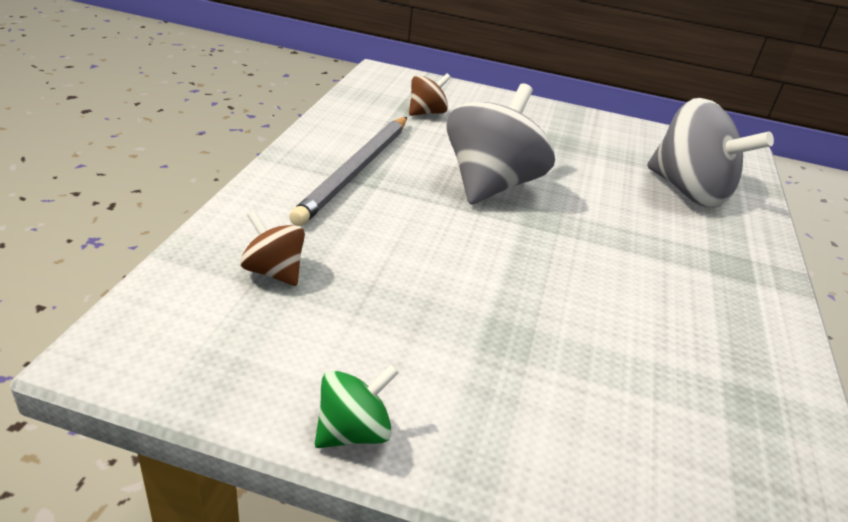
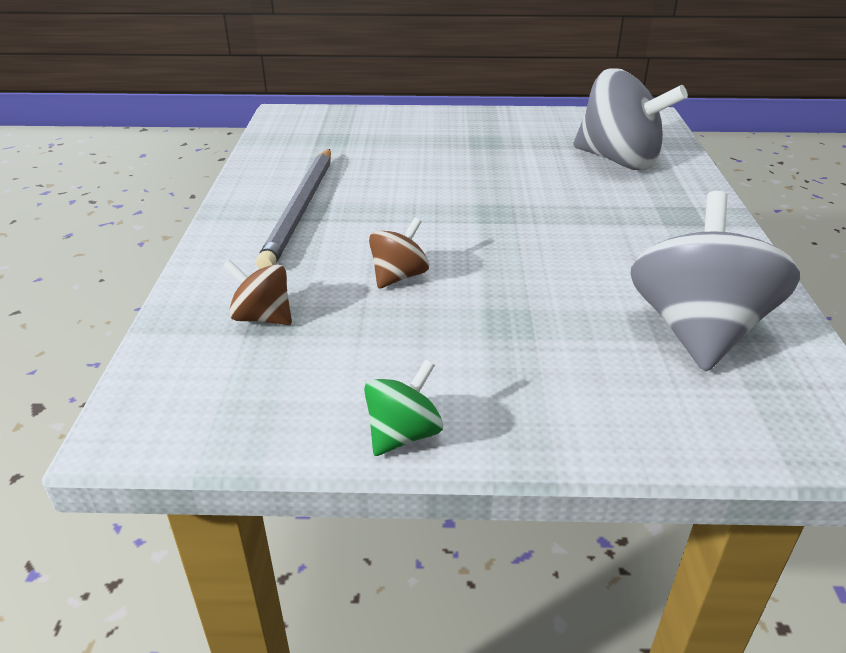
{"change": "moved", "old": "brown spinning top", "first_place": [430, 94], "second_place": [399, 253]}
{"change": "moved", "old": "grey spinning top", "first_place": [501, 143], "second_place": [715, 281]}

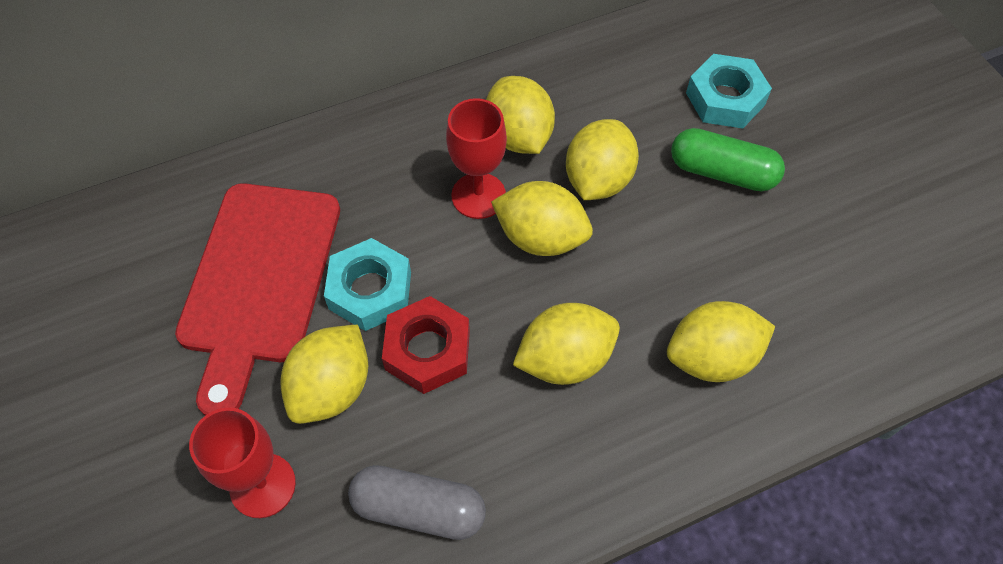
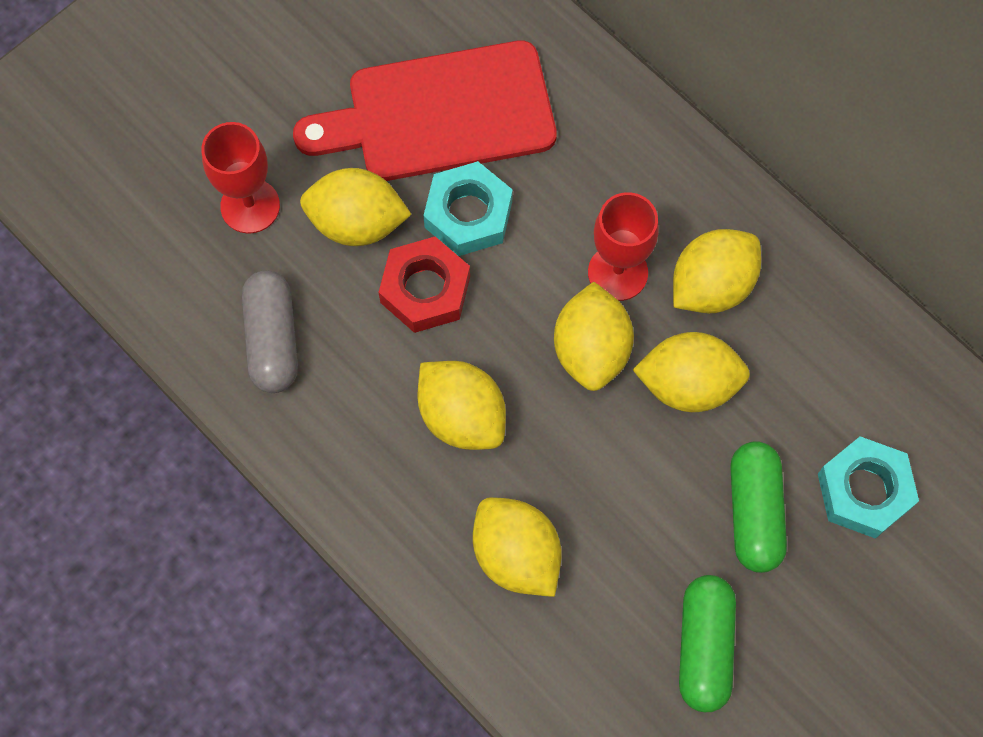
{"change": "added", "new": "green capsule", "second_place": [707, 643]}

--*--

> [PROBLEM]
Only the pictures are to be left out; print everything else in the listing exactly.

> [OUTPUT FOR THIS EXERCISE]
{"change": "moved", "old": "brown spinning top", "first_place": [430, 94], "second_place": [399, 253]}
{"change": "moved", "old": "grey spinning top", "first_place": [501, 143], "second_place": [715, 281]}

{"change": "added", "new": "green capsule", "second_place": [707, 643]}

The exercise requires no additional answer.